Raw records —
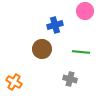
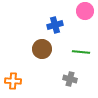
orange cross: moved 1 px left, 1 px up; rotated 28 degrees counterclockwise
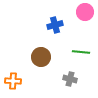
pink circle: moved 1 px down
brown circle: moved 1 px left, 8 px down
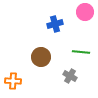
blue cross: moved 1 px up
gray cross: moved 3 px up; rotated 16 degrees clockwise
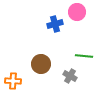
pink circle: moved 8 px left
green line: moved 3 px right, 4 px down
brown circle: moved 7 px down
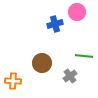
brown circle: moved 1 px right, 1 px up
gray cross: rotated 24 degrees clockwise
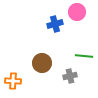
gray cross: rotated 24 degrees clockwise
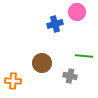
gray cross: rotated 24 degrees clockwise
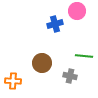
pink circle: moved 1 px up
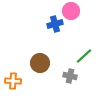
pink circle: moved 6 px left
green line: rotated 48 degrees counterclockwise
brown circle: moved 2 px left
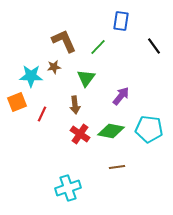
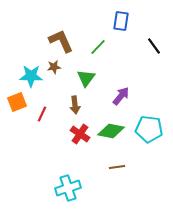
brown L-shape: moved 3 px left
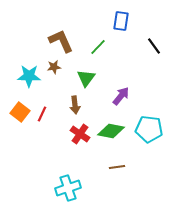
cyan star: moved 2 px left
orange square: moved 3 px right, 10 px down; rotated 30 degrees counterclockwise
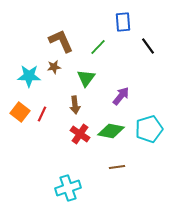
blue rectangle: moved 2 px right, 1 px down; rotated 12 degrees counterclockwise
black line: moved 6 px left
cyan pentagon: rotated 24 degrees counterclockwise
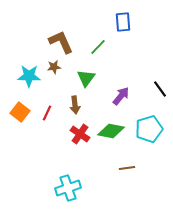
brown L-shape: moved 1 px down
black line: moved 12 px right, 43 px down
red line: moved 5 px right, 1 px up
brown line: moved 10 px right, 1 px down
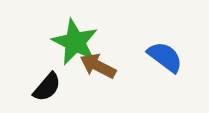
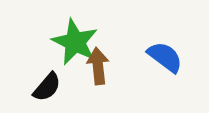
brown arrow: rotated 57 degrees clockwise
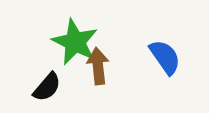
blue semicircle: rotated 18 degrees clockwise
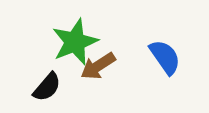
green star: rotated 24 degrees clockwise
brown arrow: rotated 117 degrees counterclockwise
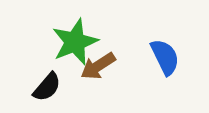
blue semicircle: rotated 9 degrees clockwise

Instruction — Retype the material above word for word, from its beginning through the line with "pink circle: moved 1 px up", and leave the pictures out.

Response to the exercise —
orange cross: moved 1 px left, 1 px up; rotated 28 degrees counterclockwise
pink circle: moved 1 px down
brown circle: moved 1 px left, 8 px down
blue cross: moved 1 px up
gray cross: moved 3 px up; rotated 16 degrees clockwise
pink circle: moved 8 px left
green line: moved 3 px right, 4 px down
brown circle: moved 7 px down
brown circle: moved 1 px right, 1 px up
gray cross: rotated 24 degrees clockwise
gray cross: rotated 24 degrees clockwise
gray cross: rotated 24 degrees clockwise
pink circle: moved 1 px up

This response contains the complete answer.